(Edit tracking data)
<<<<
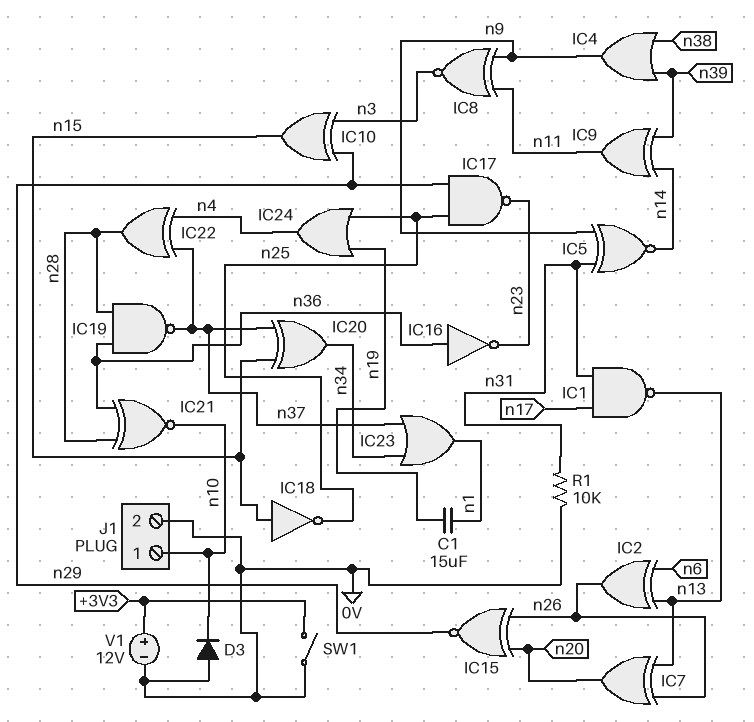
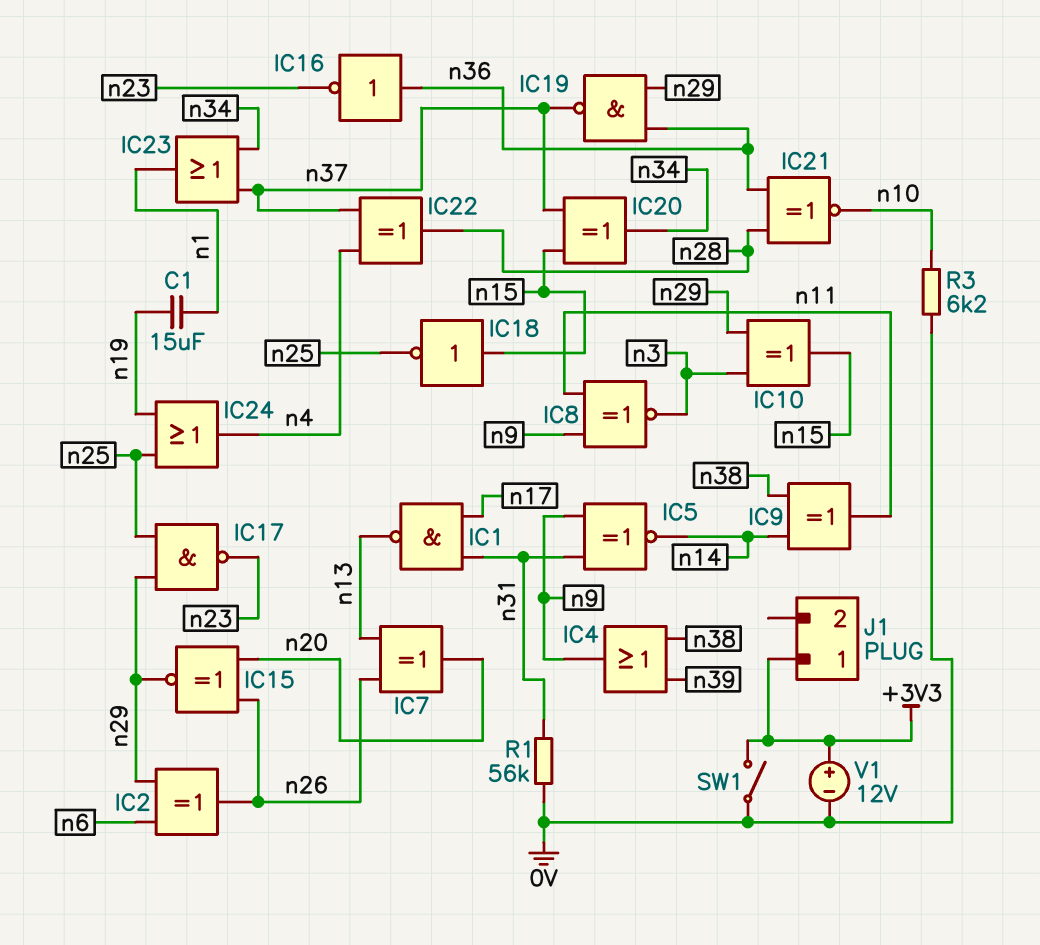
D3: diode (A 0V, K n10) -> none
IC2: XOR (in n6, in n13, out n26) -> XOR (in n6, in n29, out n26)
IC9: XOR (in n14, in n39, out n11) -> XOR (in n14, in n38, out n11)
IC19: NAND (in n28, in n36, out n37) -> NAND (in n29, in n36, out n37)
J1 pin 1: n10 -> +3V3
J1 pin 2: 0V -> none
R1: 10k (0V, n31) -> 56k (0V, n31)
R3: none -> 6.2k (0V, n10)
>>>>
The records above, minus their pictures, are to be returned verbatim.

● **Response below**:
D3: diode (A 0V, K n10) -> none
IC2: XOR (in n6, in n13, out n26) -> XOR (in n6, in n29, out n26)
IC9: XOR (in n14, in n39, out n11) -> XOR (in n14, in n38, out n11)
IC19: NAND (in n28, in n36, out n37) -> NAND (in n29, in n36, out n37)
J1 pin 1: n10 -> +3V3
J1 pin 2: 0V -> none
R1: 10k (0V, n31) -> 56k (0V, n31)
R3: none -> 6.2k (0V, n10)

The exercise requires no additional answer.